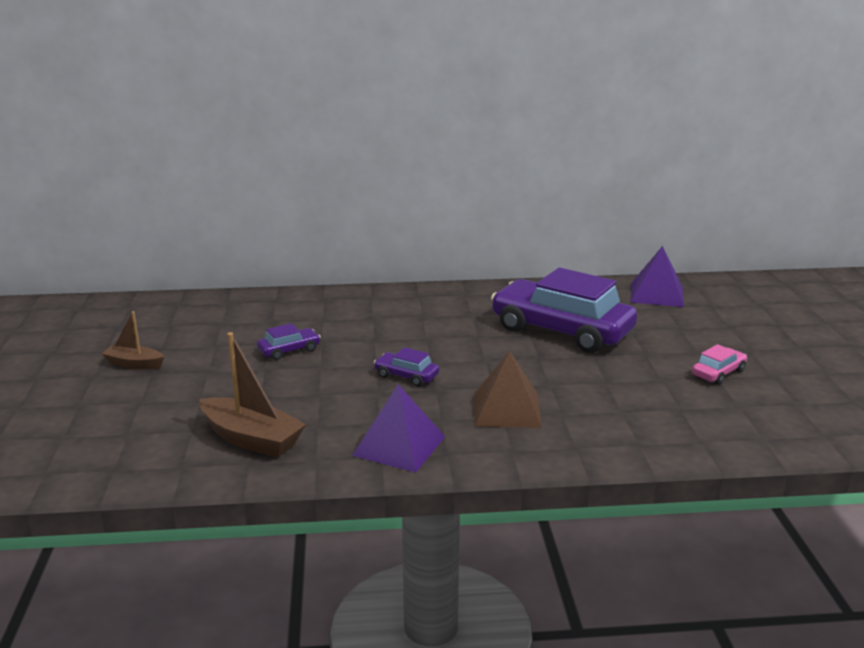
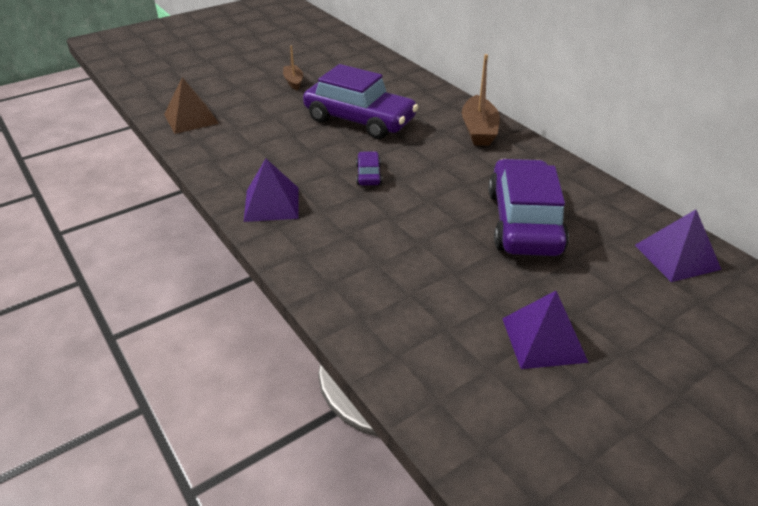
camera: 60 degrees right, 15 degrees up
(251, 439) = (240, 149): brown boat -> brown boat (478, 130)
(289, 350) = (359, 120): purple car -> purple car, size x2.40
(507, 409) = (359, 234): brown pyramid -> brown pyramid (191, 118)
(718, 373) = (544, 339): pink car -> purple pyramid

═══

## What is needed:
Retype every entry verbatim and exclude the pictures from the copy.

## Response area:
camera: 60 degrees right, 15 degrees up
(251, 439) = (240, 149): brown boat -> brown boat (478, 130)
(289, 350) = (359, 120): purple car -> purple car, size x2.40
(507, 409) = (359, 234): brown pyramid -> brown pyramid (191, 118)
(718, 373) = (544, 339): pink car -> purple pyramid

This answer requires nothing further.